§ **EXERCISE REQUIREMENTS**: Set down every record below exactly as it stands, with the pictures omitted.

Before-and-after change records
━━━━━━━━━━━━━━━━━━━━━━━━━━━━━━

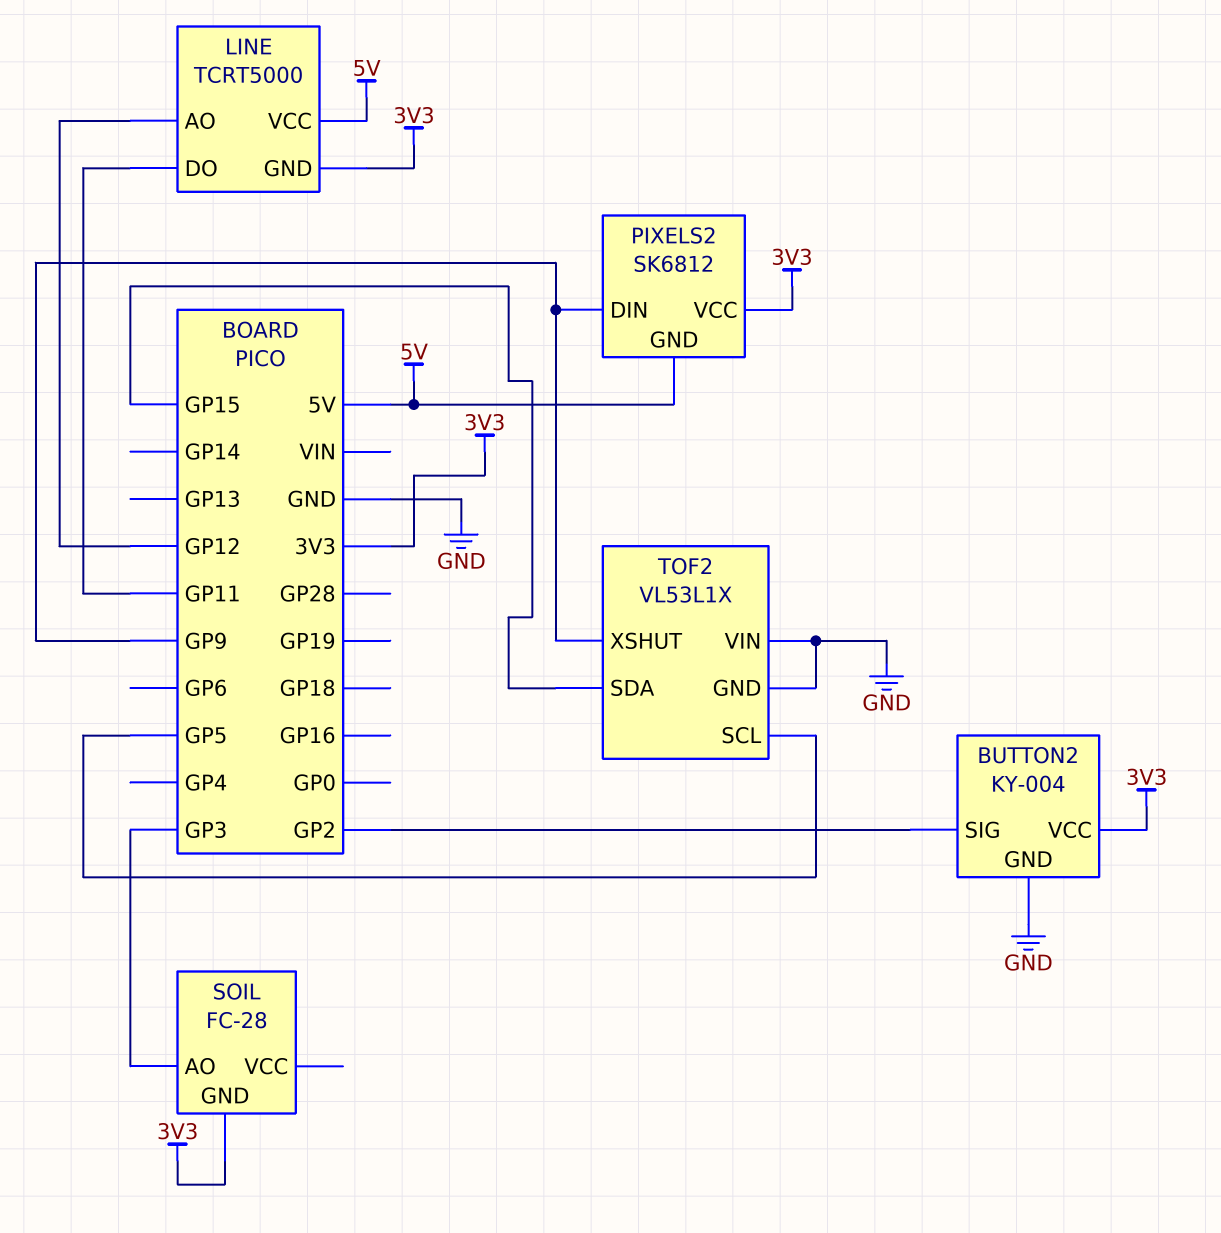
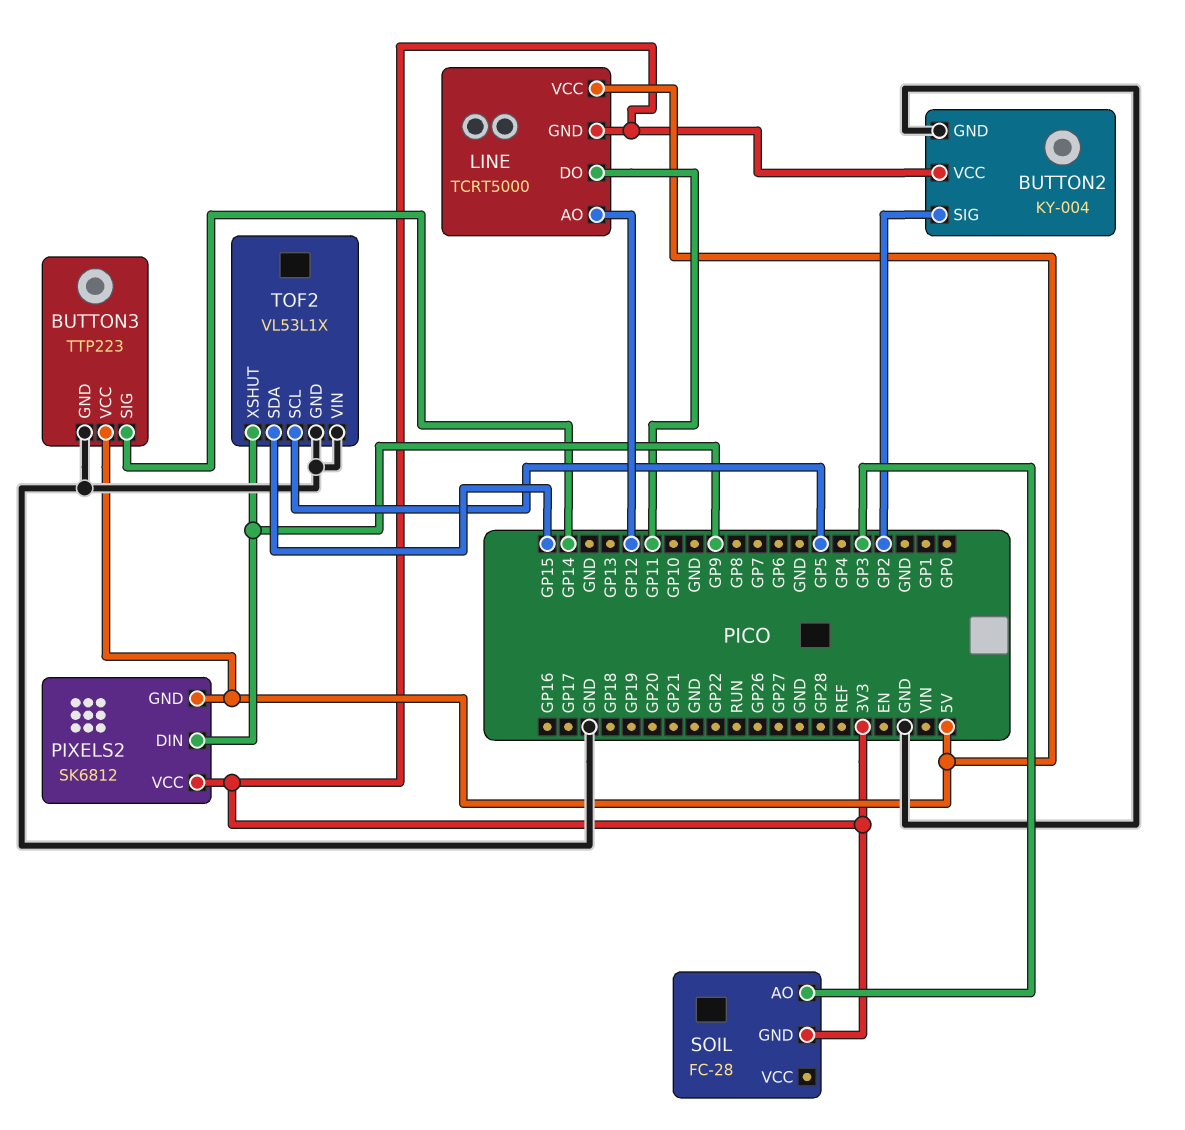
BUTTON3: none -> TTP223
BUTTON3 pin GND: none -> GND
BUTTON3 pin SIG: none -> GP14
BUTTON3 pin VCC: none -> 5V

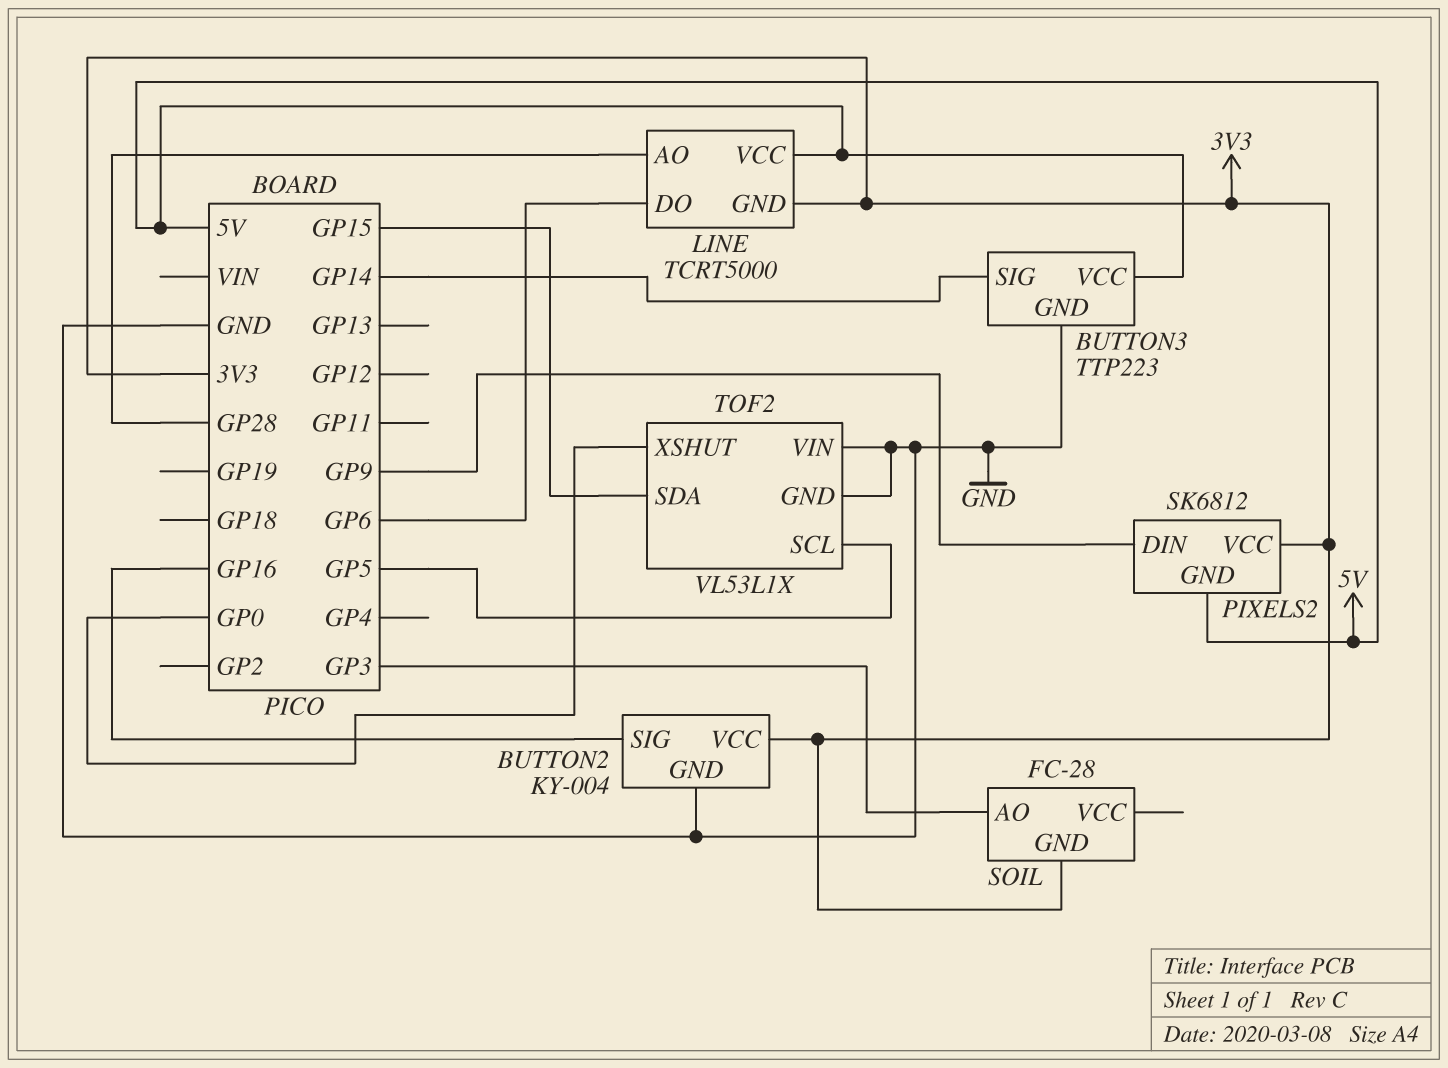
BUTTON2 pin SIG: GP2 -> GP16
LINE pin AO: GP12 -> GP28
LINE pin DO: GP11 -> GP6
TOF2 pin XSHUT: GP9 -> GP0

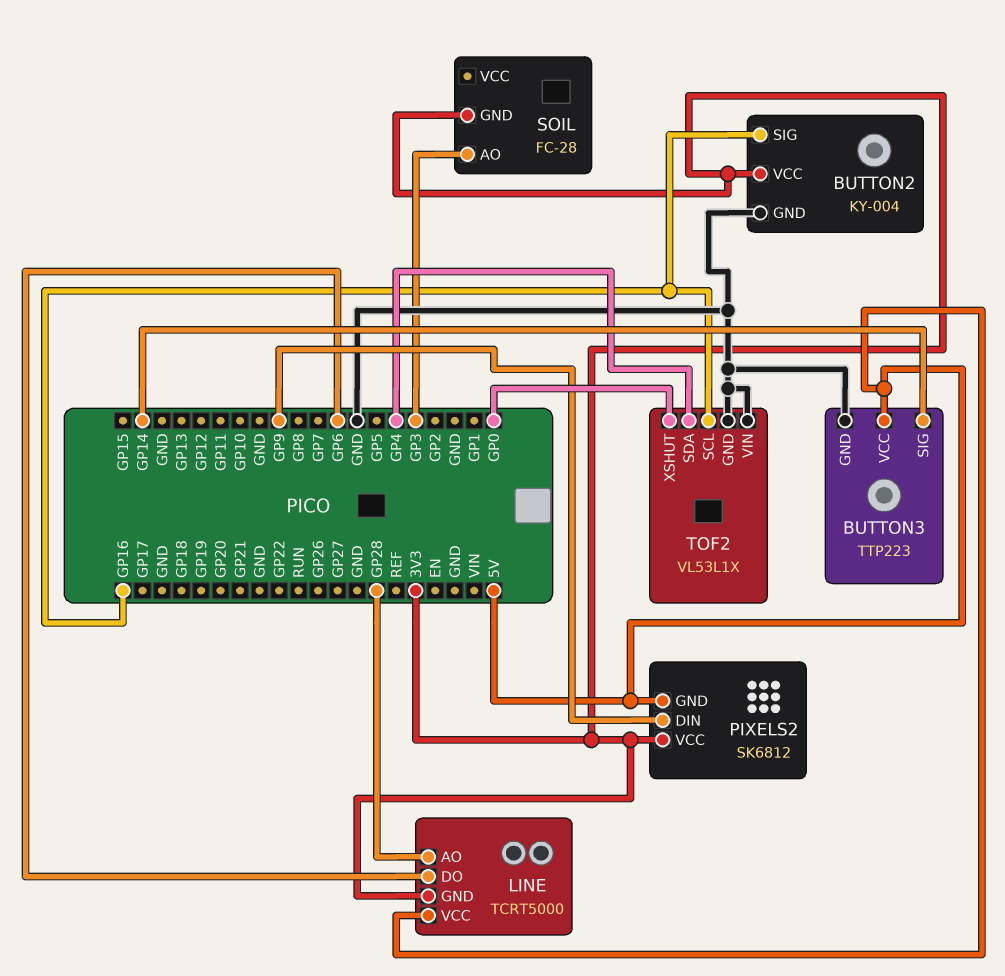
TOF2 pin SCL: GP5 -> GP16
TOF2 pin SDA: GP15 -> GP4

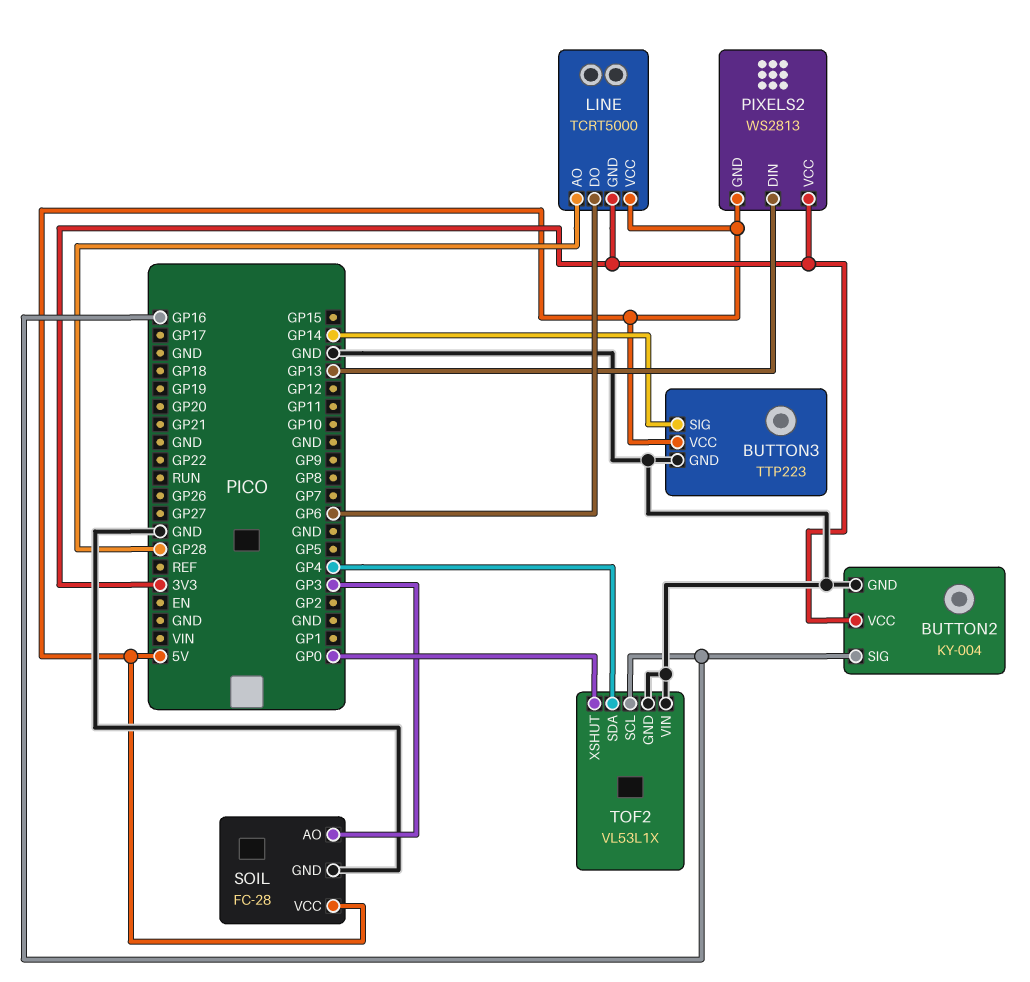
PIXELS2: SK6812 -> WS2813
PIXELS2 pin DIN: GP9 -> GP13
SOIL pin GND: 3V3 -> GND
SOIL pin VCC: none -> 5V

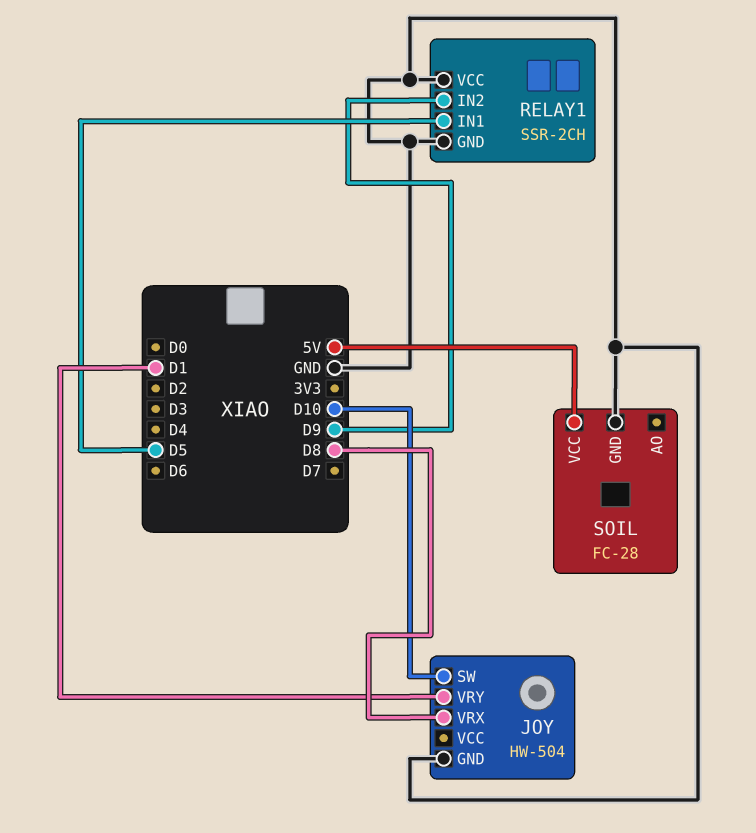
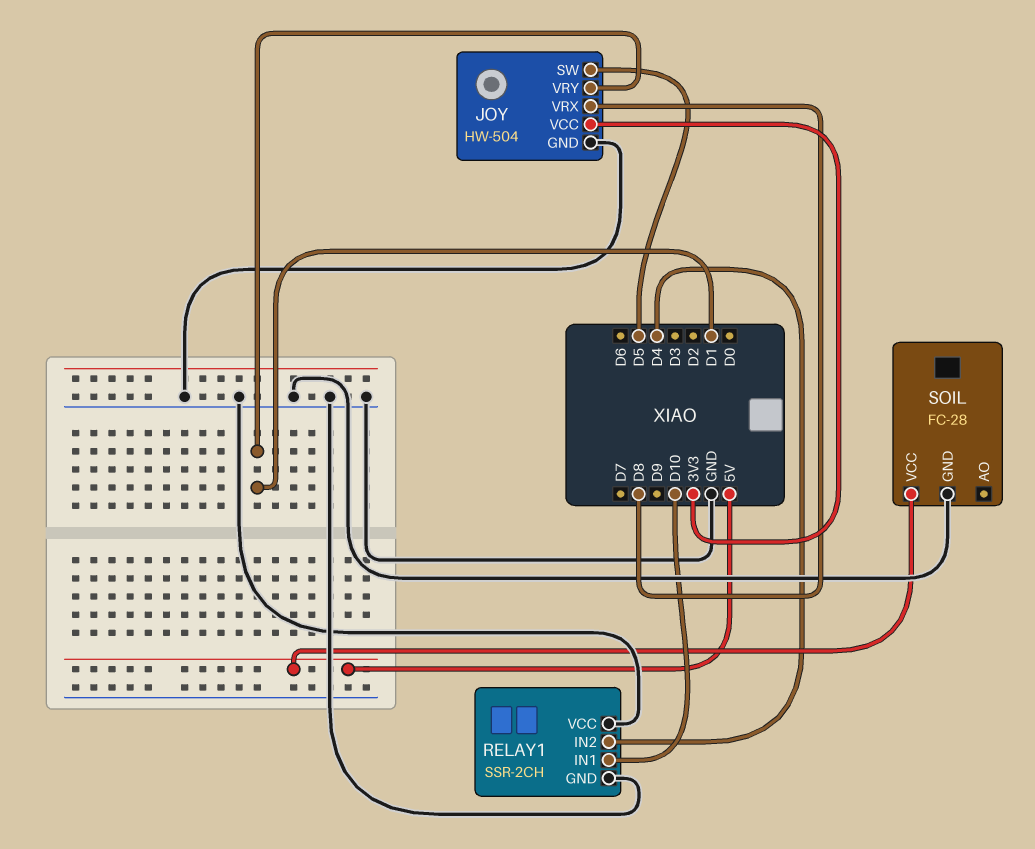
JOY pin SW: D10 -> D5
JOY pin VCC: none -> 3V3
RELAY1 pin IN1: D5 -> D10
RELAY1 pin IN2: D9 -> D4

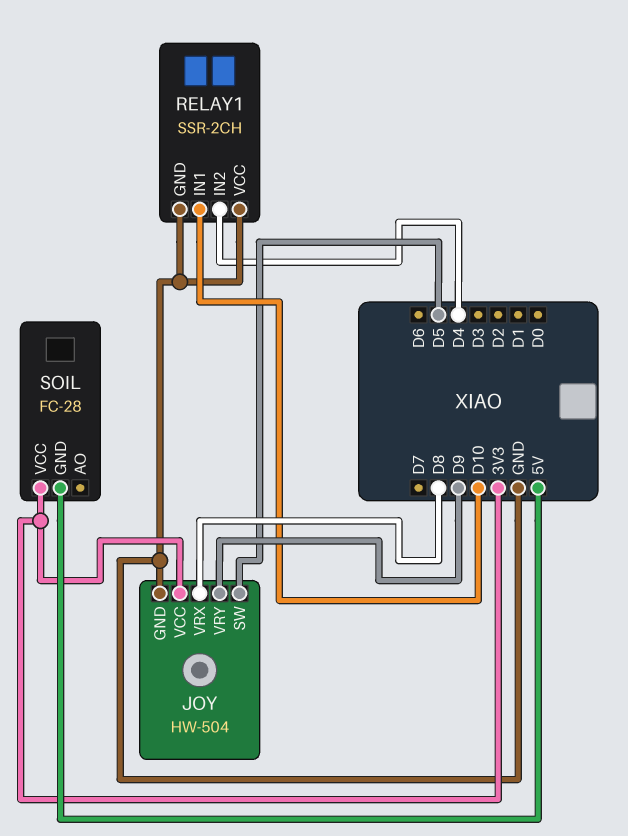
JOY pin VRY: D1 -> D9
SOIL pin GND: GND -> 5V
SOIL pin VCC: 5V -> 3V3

━━━━━━━━━━━━━━━━━━━━━━━━━━━━━━

§ **RESPONSE BELOW**:
BUTTON3: none -> TTP223
BUTTON3 pin GND: none -> GND
BUTTON3 pin SIG: none -> GP14
BUTTON3 pin VCC: none -> 5V

BUTTON2 pin SIG: GP2 -> GP16
LINE pin AO: GP12 -> GP28
LINE pin DO: GP11 -> GP6
TOF2 pin XSHUT: GP9 -> GP0

TOF2 pin SCL: GP5 -> GP16
TOF2 pin SDA: GP15 -> GP4

PIXELS2: SK6812 -> WS2813
PIXELS2 pin DIN: GP9 -> GP13
SOIL pin GND: 3V3 -> GND
SOIL pin VCC: none -> 5V

JOY pin SW: D10 -> D5
JOY pin VCC: none -> 3V3
RELAY1 pin IN1: D5 -> D10
RELAY1 pin IN2: D9 -> D4

JOY pin VRY: D1 -> D9
SOIL pin GND: GND -> 5V
SOIL pin VCC: 5V -> 3V3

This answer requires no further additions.